:: Data shown ::

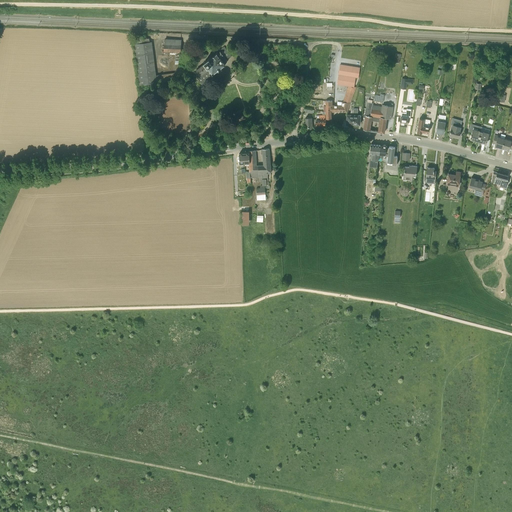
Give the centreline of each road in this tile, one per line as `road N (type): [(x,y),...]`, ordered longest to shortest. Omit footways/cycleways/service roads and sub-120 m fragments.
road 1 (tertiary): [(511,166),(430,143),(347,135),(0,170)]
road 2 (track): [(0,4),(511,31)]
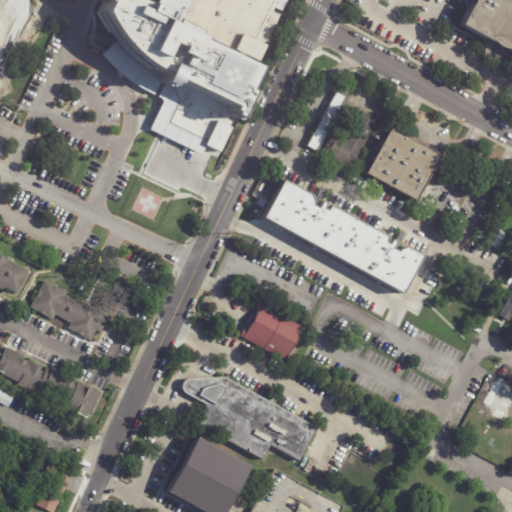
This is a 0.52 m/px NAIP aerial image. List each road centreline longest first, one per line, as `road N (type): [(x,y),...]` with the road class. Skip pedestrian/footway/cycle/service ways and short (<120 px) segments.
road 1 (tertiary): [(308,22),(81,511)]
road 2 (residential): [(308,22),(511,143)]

:::
:: Data shown ::

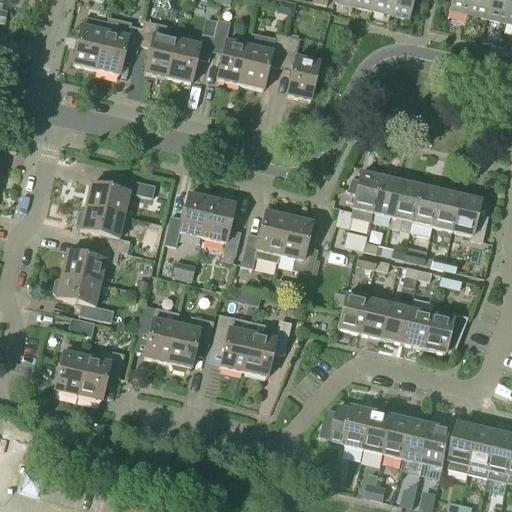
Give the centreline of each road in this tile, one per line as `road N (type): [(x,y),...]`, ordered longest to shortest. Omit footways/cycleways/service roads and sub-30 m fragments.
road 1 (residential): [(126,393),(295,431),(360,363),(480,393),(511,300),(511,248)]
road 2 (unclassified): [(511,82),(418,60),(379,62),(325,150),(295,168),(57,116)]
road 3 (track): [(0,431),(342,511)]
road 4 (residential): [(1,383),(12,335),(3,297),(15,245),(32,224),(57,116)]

:::
:: Data shown ::

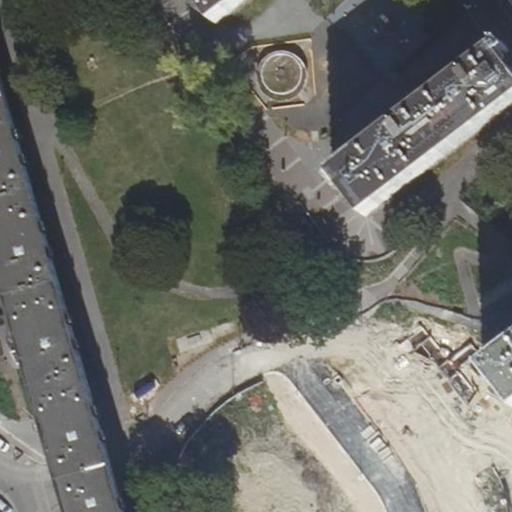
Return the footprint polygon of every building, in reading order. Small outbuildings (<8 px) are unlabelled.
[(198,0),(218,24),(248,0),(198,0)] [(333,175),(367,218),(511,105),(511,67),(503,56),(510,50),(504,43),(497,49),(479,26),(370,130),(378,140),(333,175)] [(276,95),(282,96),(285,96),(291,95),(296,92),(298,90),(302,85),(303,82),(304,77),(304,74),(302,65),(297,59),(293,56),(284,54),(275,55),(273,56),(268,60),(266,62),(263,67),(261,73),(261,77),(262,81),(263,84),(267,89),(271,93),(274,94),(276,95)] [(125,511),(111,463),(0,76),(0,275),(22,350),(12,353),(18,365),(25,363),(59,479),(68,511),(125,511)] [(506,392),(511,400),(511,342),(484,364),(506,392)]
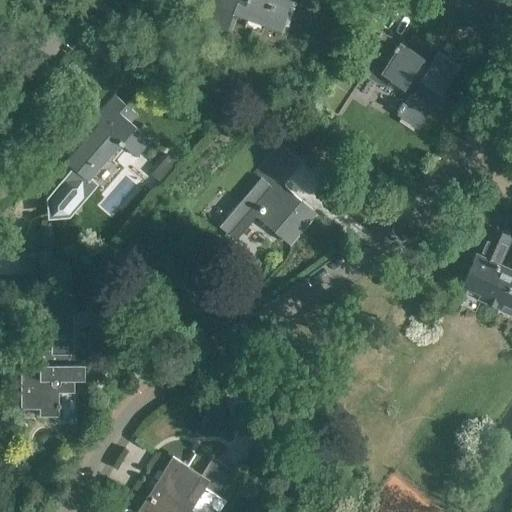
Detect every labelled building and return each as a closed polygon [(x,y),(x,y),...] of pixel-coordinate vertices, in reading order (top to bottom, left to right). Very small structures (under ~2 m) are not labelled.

:::

• _Goal of the exercise_: Repeat the listing lines from the one holding "sub-30 m fragments." through the one holding "road 3 (track): [(0,431),(342,511)]", both included, switching "Omit" to "Leave out" and keeping everything else the same.

• _Written reply_:
Give the centreline of each road in this tile, one per line as `road N (type): [(x,y),...]`, ordered longest to shortest. Leave out footways/cycleways/service roads and sub-30 m fragments.
road 1 (residential): [(126,393),(295,431),(360,363),(480,393),(511,300),(511,248)]
road 2 (unclassified): [(511,82),(418,60),(379,62),(325,150),(295,168),(57,116)]
road 3 (track): [(0,431),(342,511)]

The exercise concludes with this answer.